→ **DATA IN THIS EXERCISE**:
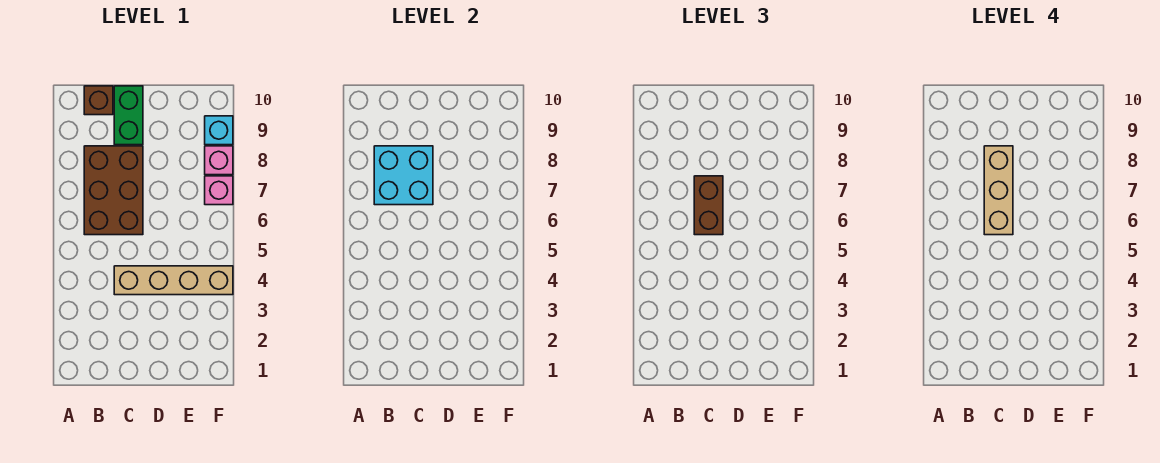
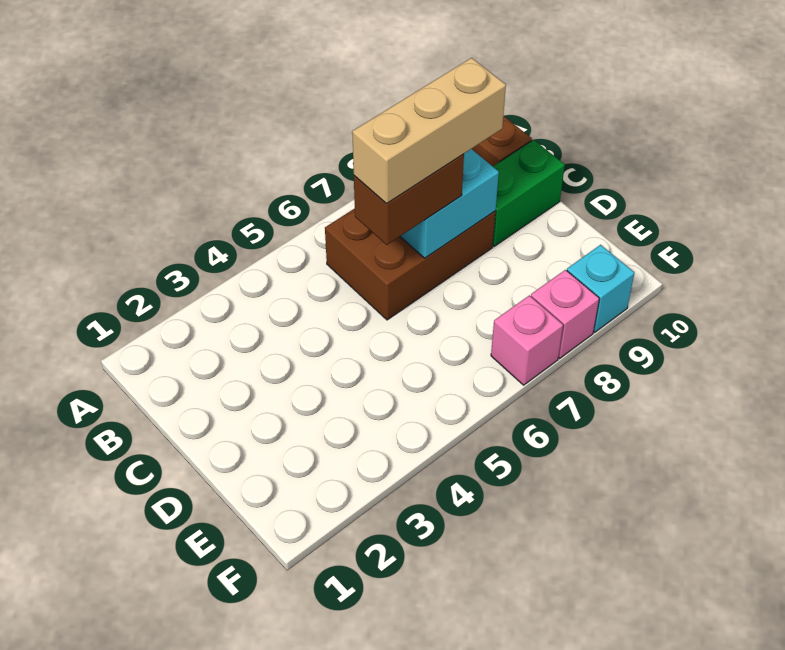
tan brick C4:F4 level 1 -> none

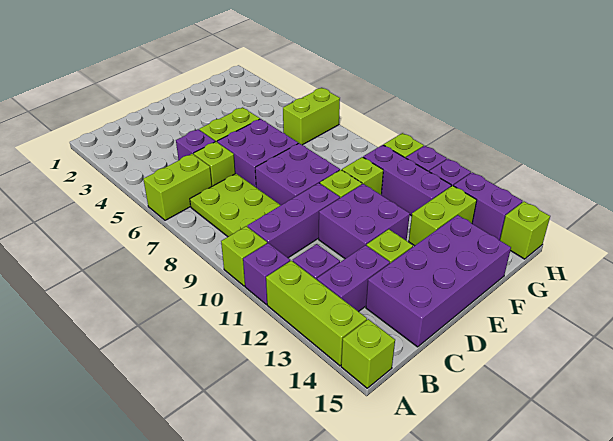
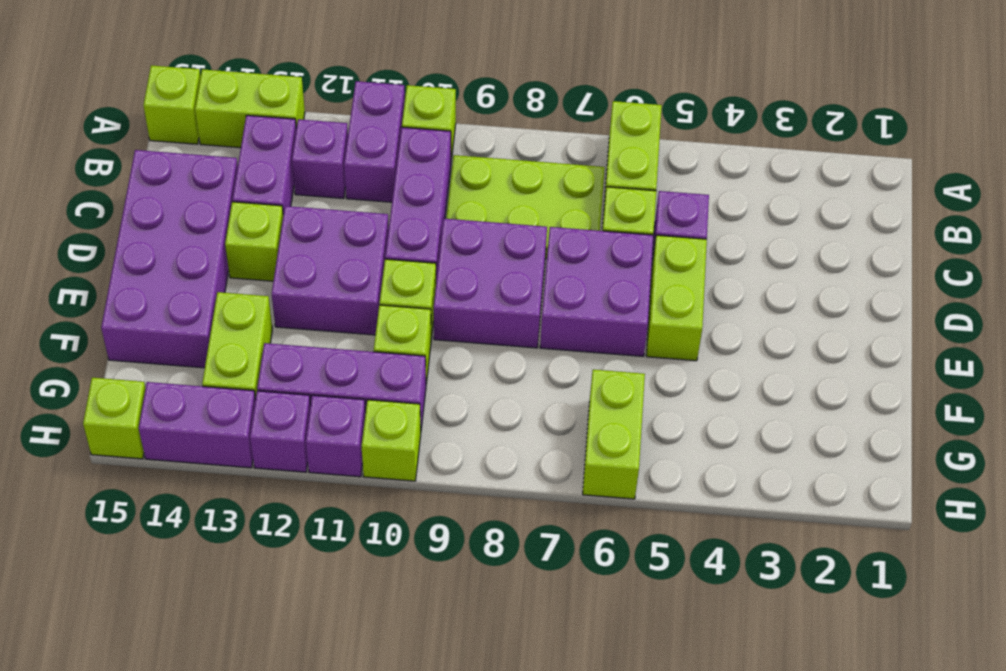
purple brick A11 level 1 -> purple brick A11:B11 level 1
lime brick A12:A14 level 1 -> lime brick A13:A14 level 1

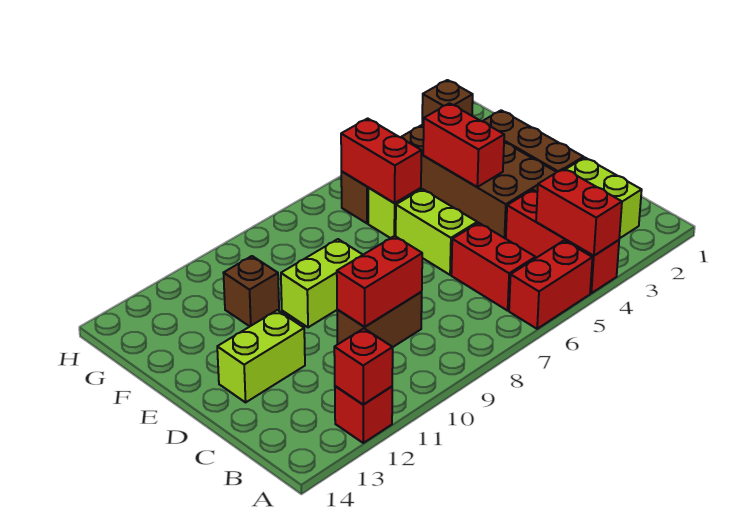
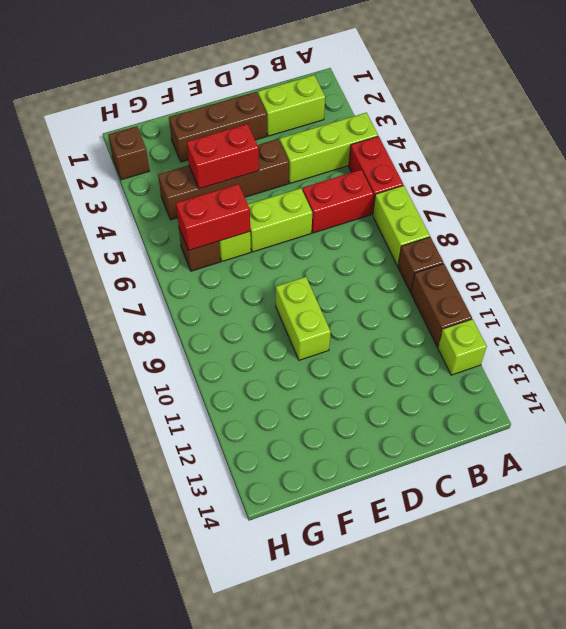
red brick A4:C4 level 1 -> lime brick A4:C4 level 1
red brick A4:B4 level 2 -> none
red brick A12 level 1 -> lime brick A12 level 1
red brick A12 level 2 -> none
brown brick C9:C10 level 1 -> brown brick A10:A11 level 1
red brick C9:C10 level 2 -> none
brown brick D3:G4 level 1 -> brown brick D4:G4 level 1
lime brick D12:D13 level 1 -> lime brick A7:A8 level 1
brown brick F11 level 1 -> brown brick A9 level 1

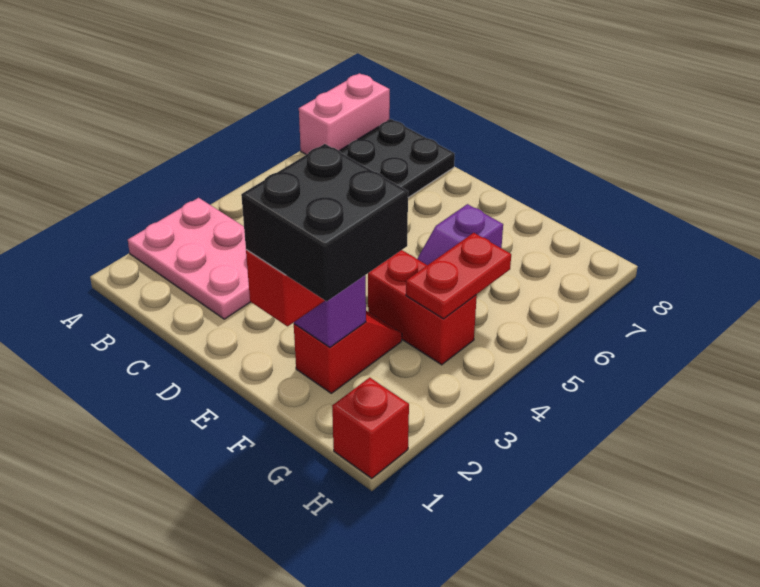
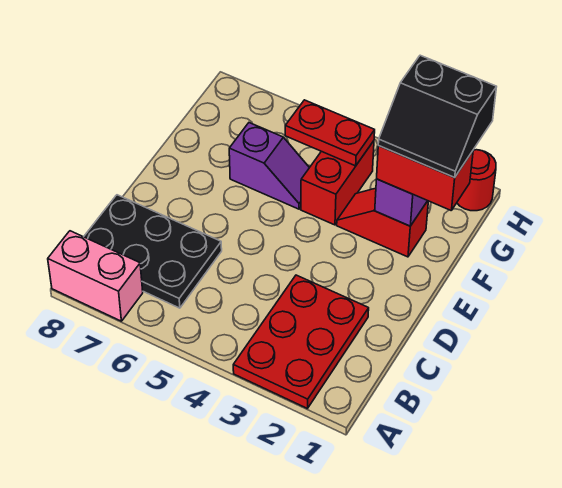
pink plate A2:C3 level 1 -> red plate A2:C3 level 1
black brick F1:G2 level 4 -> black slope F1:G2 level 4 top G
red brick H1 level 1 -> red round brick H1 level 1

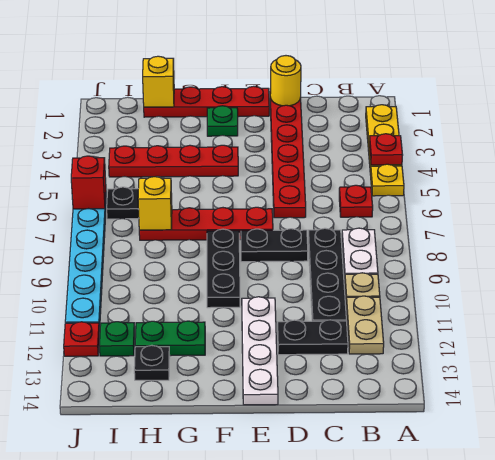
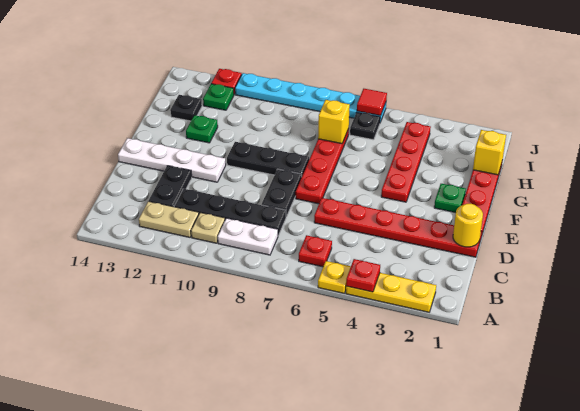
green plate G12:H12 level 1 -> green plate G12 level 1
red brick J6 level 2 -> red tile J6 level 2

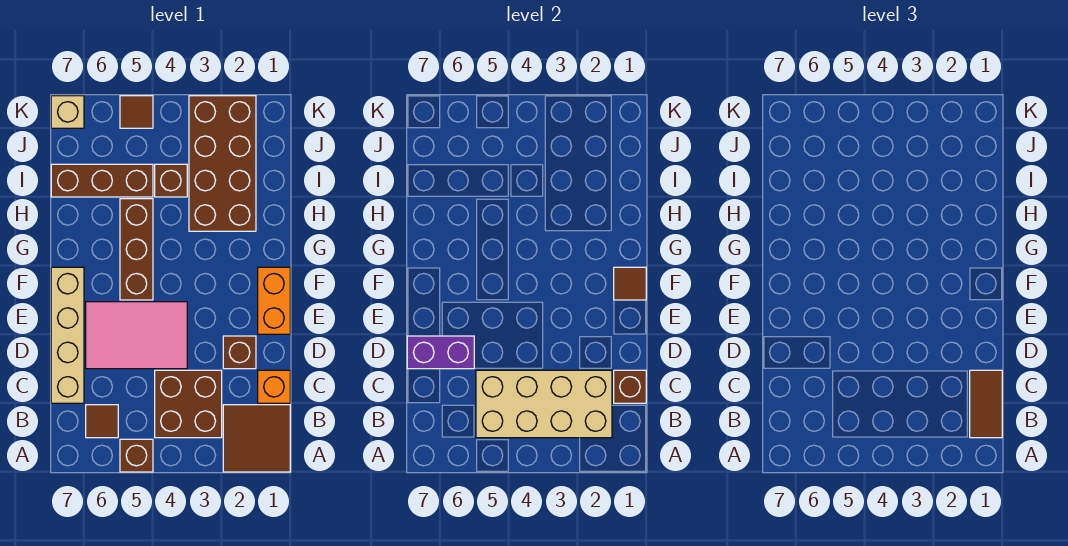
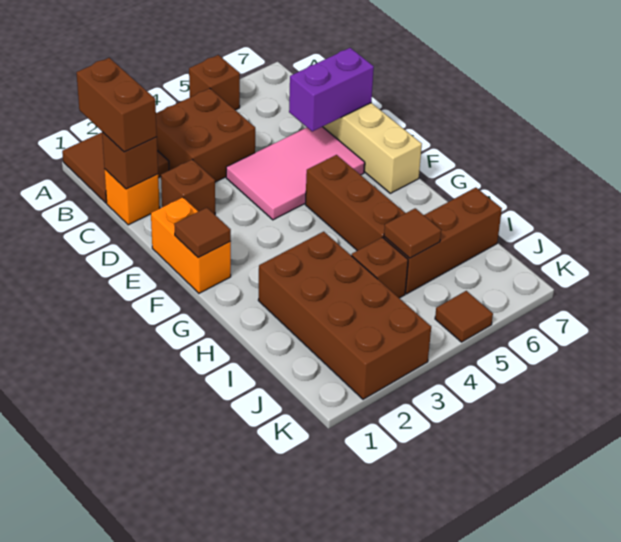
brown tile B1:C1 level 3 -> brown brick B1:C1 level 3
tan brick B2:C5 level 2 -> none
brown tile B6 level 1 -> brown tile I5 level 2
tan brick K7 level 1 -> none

→ **WHAT YOU NEED TO DO**:
Without the pictures, write out all of the material exactly.

→ **TASK OUTPUT**:
tan brick C4:F4 level 1 -> none

purple brick A11 level 1 -> purple brick A11:B11 level 1
lime brick A12:A14 level 1 -> lime brick A13:A14 level 1

red brick A4:C4 level 1 -> lime brick A4:C4 level 1
red brick A4:B4 level 2 -> none
red brick A12 level 1 -> lime brick A12 level 1
red brick A12 level 2 -> none
brown brick C9:C10 level 1 -> brown brick A10:A11 level 1
red brick C9:C10 level 2 -> none
brown brick D3:G4 level 1 -> brown brick D4:G4 level 1
lime brick D12:D13 level 1 -> lime brick A7:A8 level 1
brown brick F11 level 1 -> brown brick A9 level 1

pink plate A2:C3 level 1 -> red plate A2:C3 level 1
black brick F1:G2 level 4 -> black slope F1:G2 level 4 top G
red brick H1 level 1 -> red round brick H1 level 1

green plate G12:H12 level 1 -> green plate G12 level 1
red brick J6 level 2 -> red tile J6 level 2

brown tile B1:C1 level 3 -> brown brick B1:C1 level 3
tan brick B2:C5 level 2 -> none
brown tile B6 level 1 -> brown tile I5 level 2
tan brick K7 level 1 -> none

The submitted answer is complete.